Start of The records

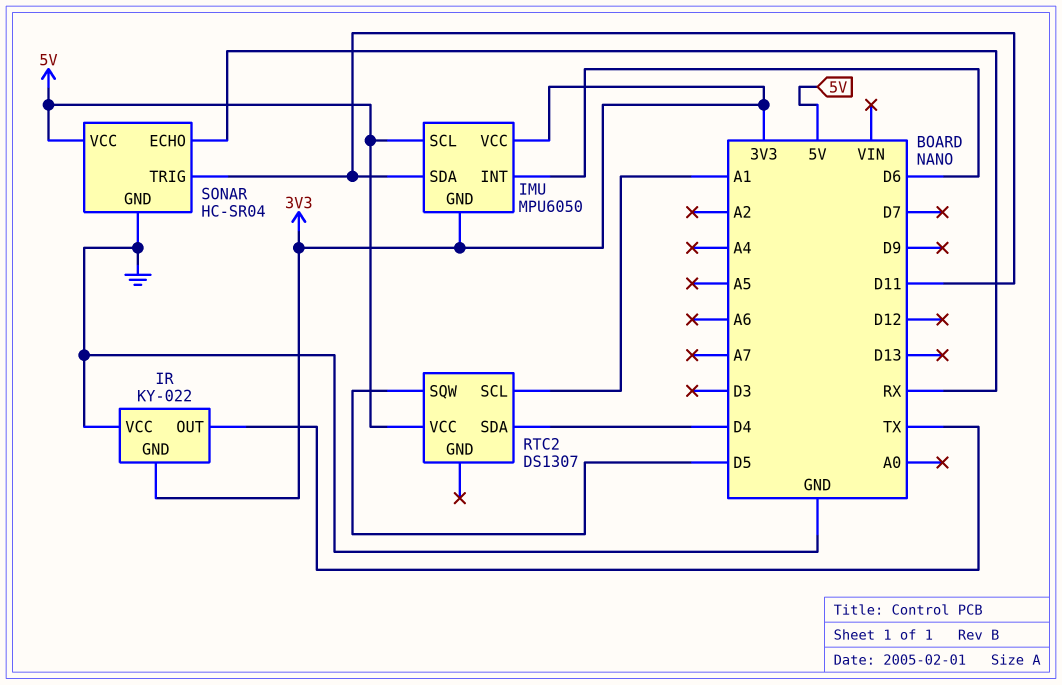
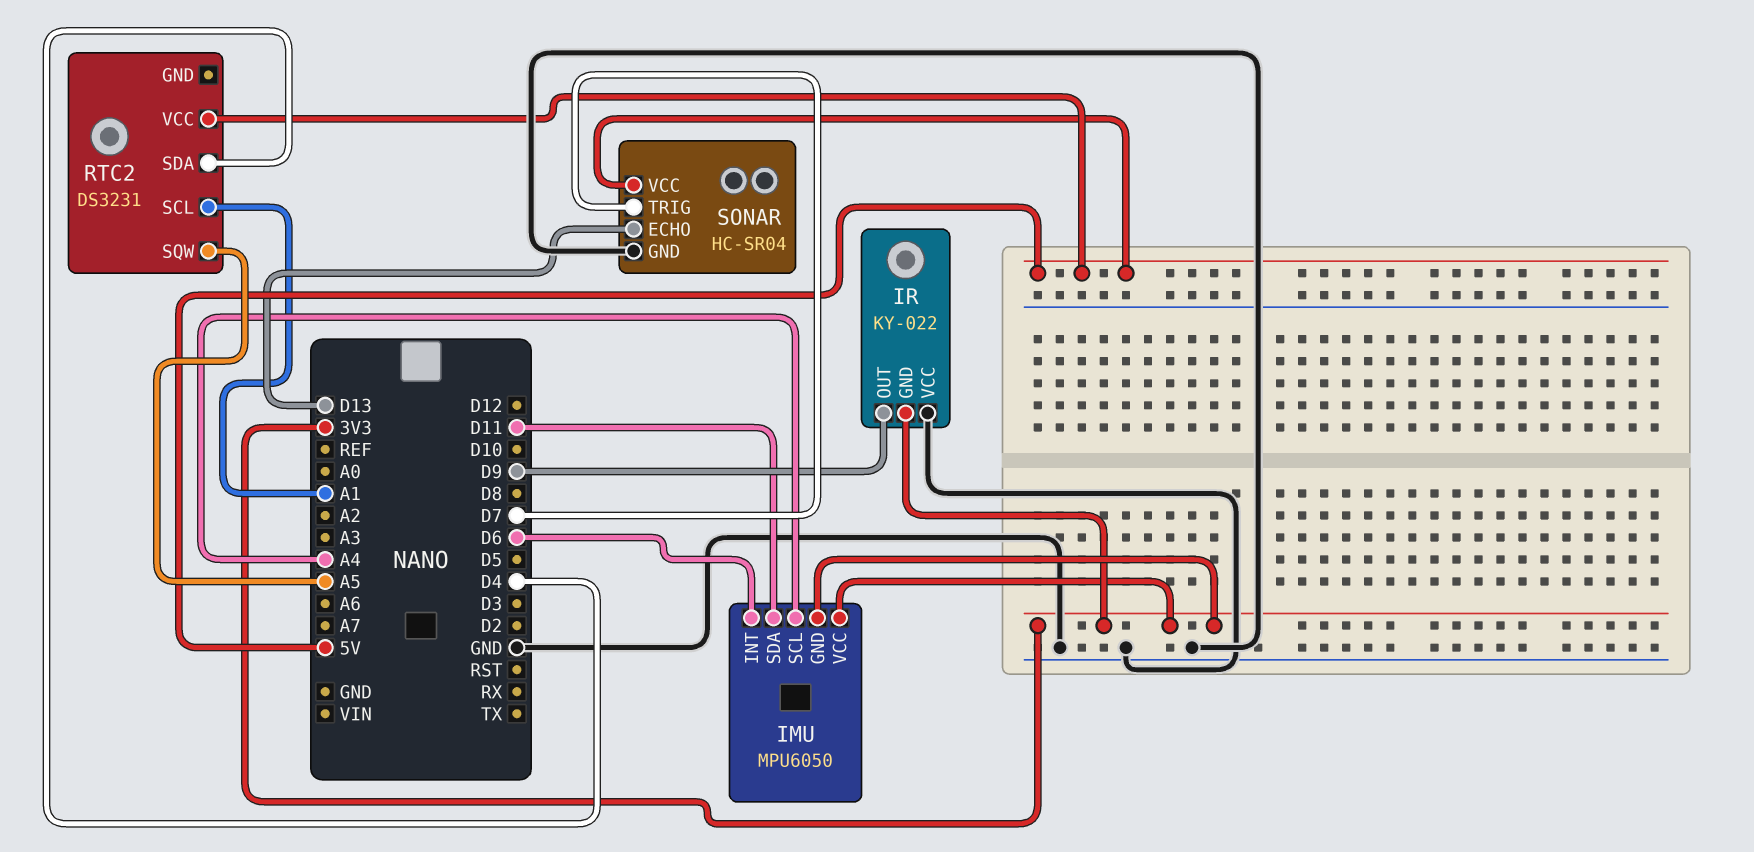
IMU pin SCL: 5V -> A4
IR pin OUT: TX -> D9
RTC2: DS1307 -> DS3231
RTC2 pin SQW: D5 -> A5
SONAR pin ECHO: RX -> D13
SONAR pin TRIG: D11 -> D7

End of The records

## Problem description
Without the pictures, output the full listing exactly as it stands.

## Solution for this problem
IMU pin SCL: 5V -> A4
IR pin OUT: TX -> D9
RTC2: DS1307 -> DS3231
RTC2 pin SQW: D5 -> A5
SONAR pin ECHO: RX -> D13
SONAR pin TRIG: D11 -> D7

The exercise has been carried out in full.